> [Supplied records]:

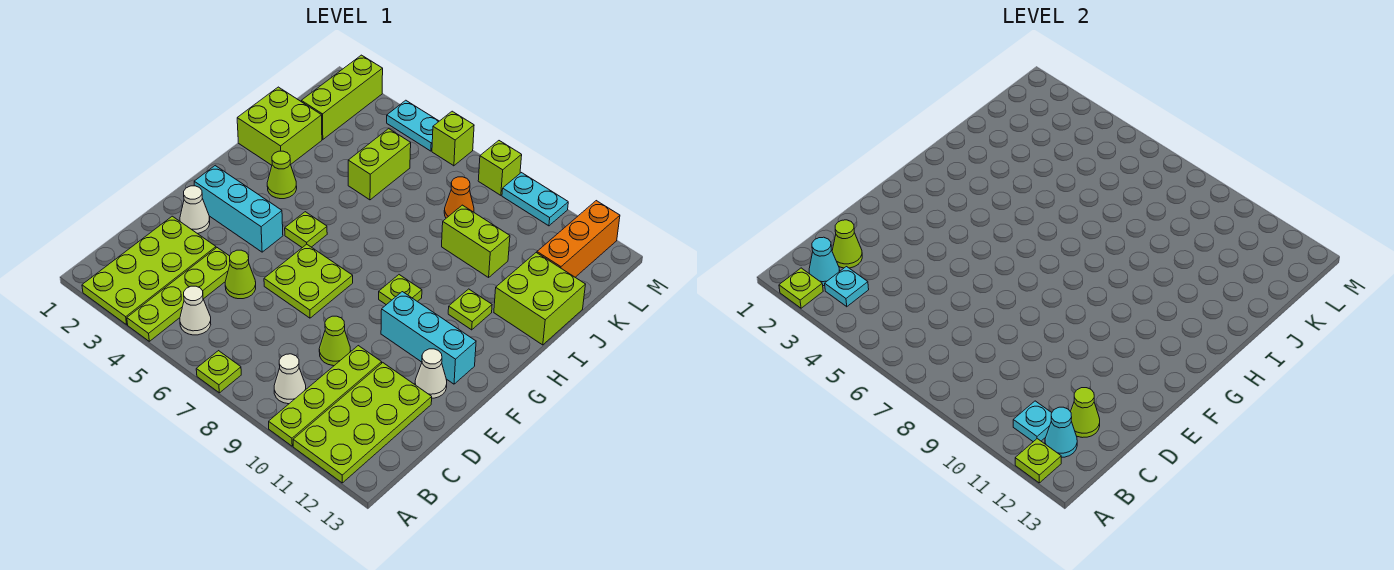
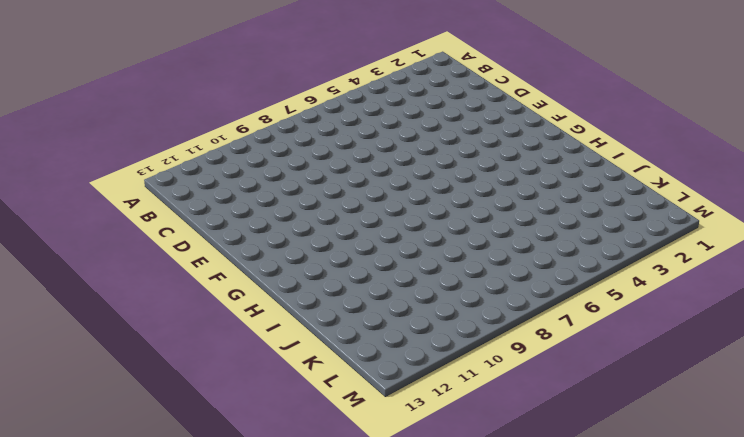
none -> lime plate A2:D3 level 1
none -> lime plate A4:D4 level 1
none -> lime plate A7 level 1
none -> lime plate A10:D10 level 1

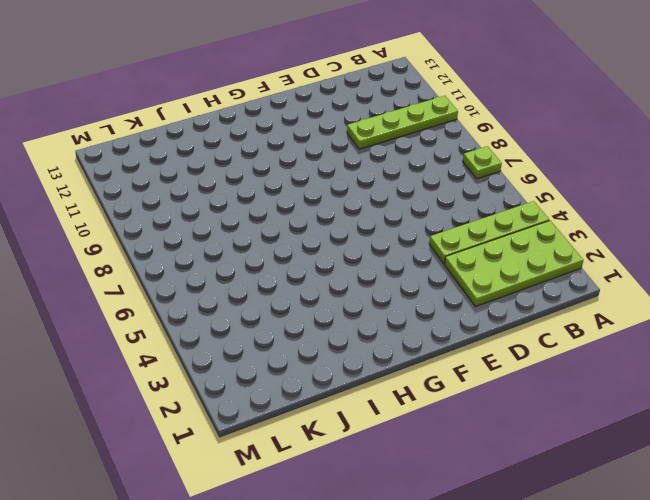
none -> lime plate A11:D12 level 1
none -> white cone B5 level 1
none -> white cone B9 level 1
none -> lime cone D5 level 1

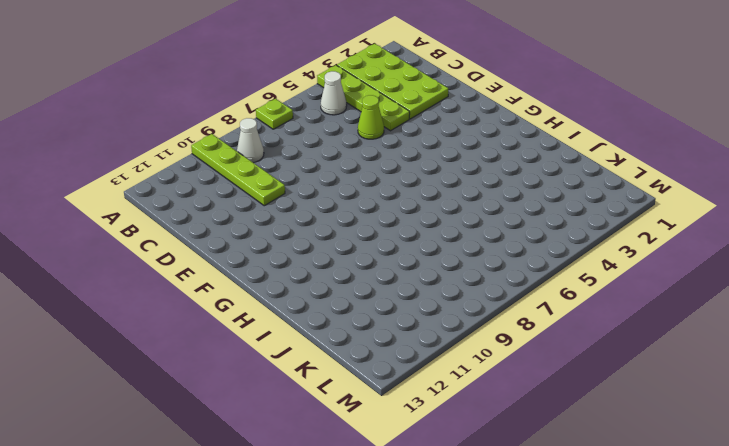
none -> lime plate A11:D12 level 1
none -> lime cone D9 level 1
none -> white cone E2 level 1
none -> lime plate E6:F7 level 1

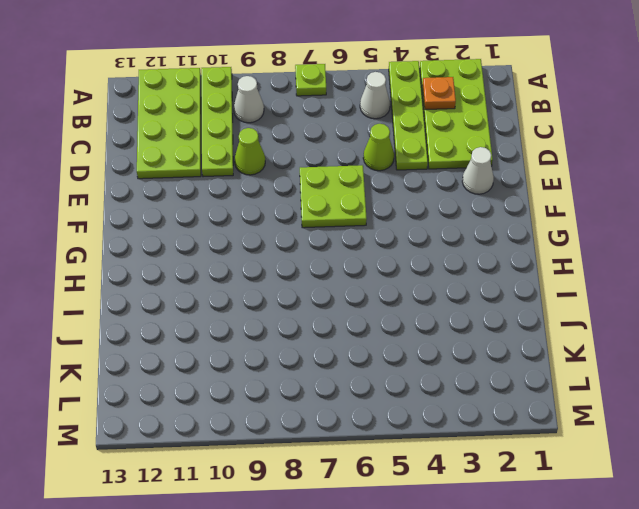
orange plate B3 level 2 -> cyan plate B3 level 2
none -> white cone E12 level 1
none -> cyan brick F2:F4 level 1
none -> cyan brick F10:F12 level 1
none -> lime plate G5 level 1

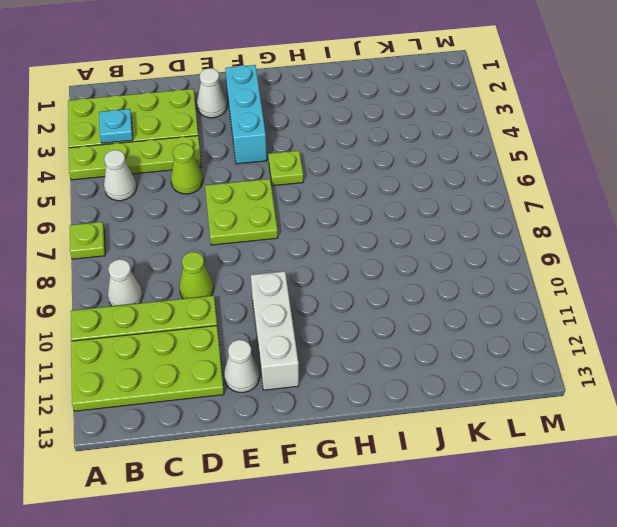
white brick F10:F12 level 1 -> cyan brick F10:F12 level 1
none -> lime plate G9 level 1
none -> lime cone H3 level 1
none -> lime plate H11 level 1
none -> lime brick I1:J2 level 1

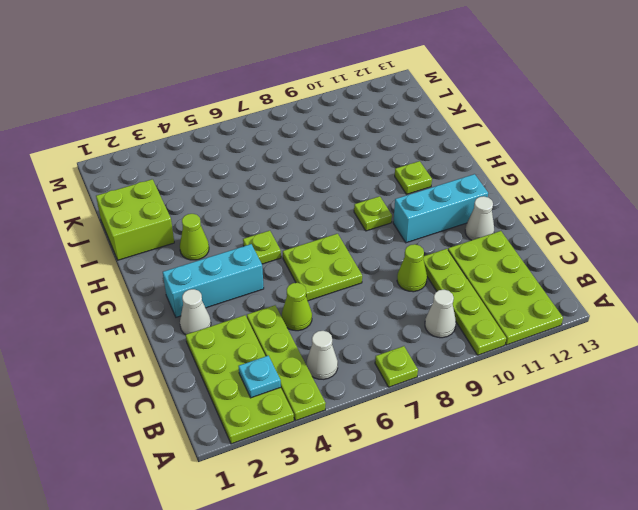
none -> lime brick I12:J13 level 1
none -> lime brick J5:K5 level 1
none -> lime brick J9:J10 level 1
none -> lime brick K2:M2 level 1

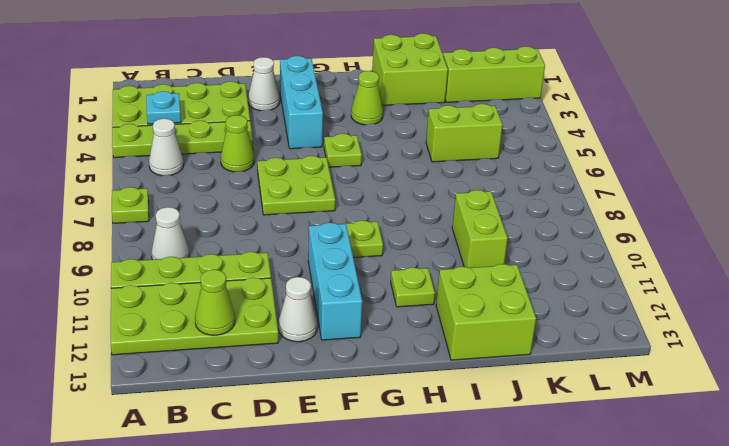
none -> lime cone D9 level 1
none -> orange cone K8 level 1
none -> orange brick K12:M12 level 1
none -> cyan plate M4:M5 level 1

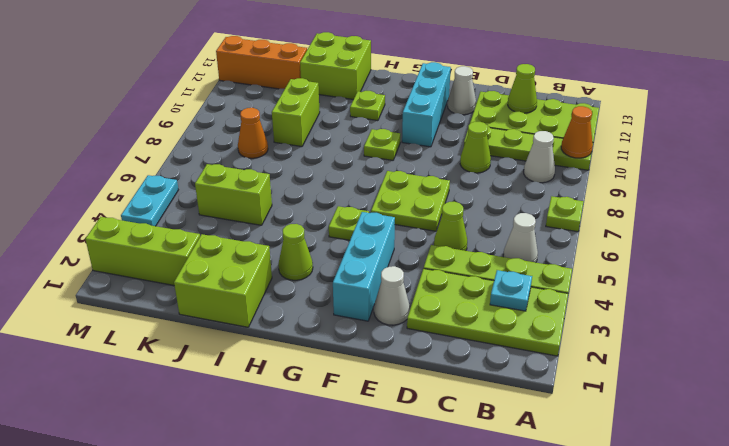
orange cone A10 level 2 -> none
none -> lime brick M6 level 1
none -> lime brick M8 level 1
none -> cyan plate M9:M10 level 1
none -> lime plate A2 level 2

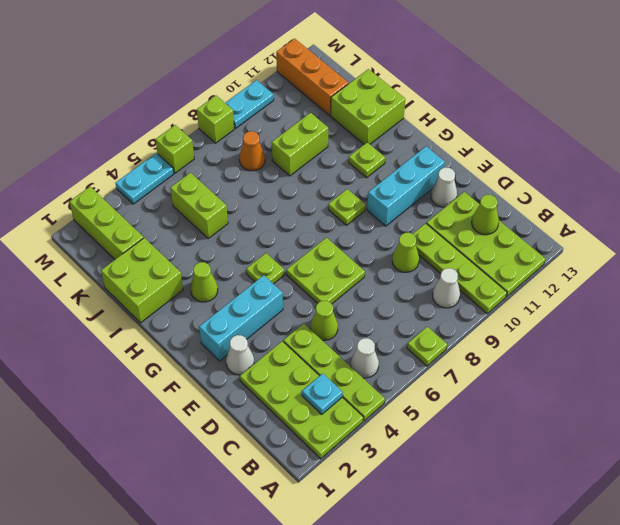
none -> lime plate A2 level 2
none -> lime plate A12 level 2
none -> cyan cone B2 level 2
none -> cyan plate B11 level 2

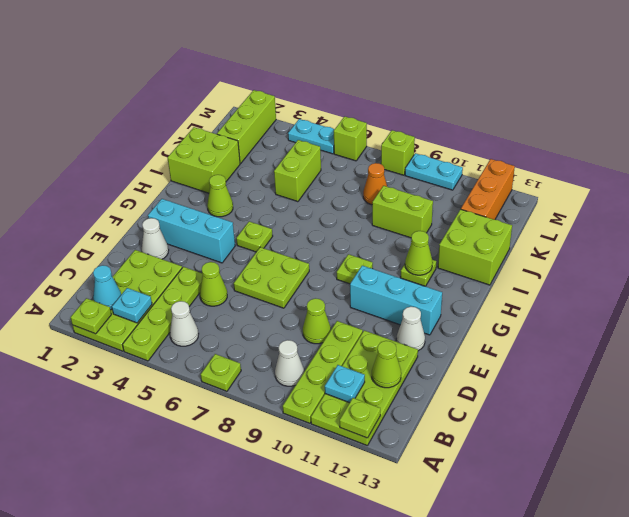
lime cone H11 level 2 -> lime cone C2 level 2
none -> cyan cone B12 level 2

> [Exercise details]: Keeping the pictures out, print the entries above exactly as written.

> [Written answer]:
none -> lime plate A2:D3 level 1
none -> lime plate A4:D4 level 1
none -> lime plate A7 level 1
none -> lime plate A10:D10 level 1

none -> lime plate A11:D12 level 1
none -> white cone B5 level 1
none -> white cone B9 level 1
none -> lime cone D5 level 1

none -> lime plate A11:D12 level 1
none -> lime cone D9 level 1
none -> white cone E2 level 1
none -> lime plate E6:F7 level 1

orange plate B3 level 2 -> cyan plate B3 level 2
none -> white cone E12 level 1
none -> cyan brick F2:F4 level 1
none -> cyan brick F10:F12 level 1
none -> lime plate G5 level 1

white brick F10:F12 level 1 -> cyan brick F10:F12 level 1
none -> lime plate G9 level 1
none -> lime cone H3 level 1
none -> lime plate H11 level 1
none -> lime brick I1:J2 level 1

none -> lime brick I12:J13 level 1
none -> lime brick J5:K5 level 1
none -> lime brick J9:J10 level 1
none -> lime brick K2:M2 level 1

none -> lime cone D9 level 1
none -> orange cone K8 level 1
none -> orange brick K12:M12 level 1
none -> cyan plate M4:M5 level 1

orange cone A10 level 2 -> none
none -> lime brick M6 level 1
none -> lime brick M8 level 1
none -> cyan plate M9:M10 level 1
none -> lime plate A2 level 2

none -> lime plate A2 level 2
none -> lime plate A12 level 2
none -> cyan cone B2 level 2
none -> cyan plate B11 level 2

lime cone H11 level 2 -> lime cone C2 level 2
none -> cyan cone B12 level 2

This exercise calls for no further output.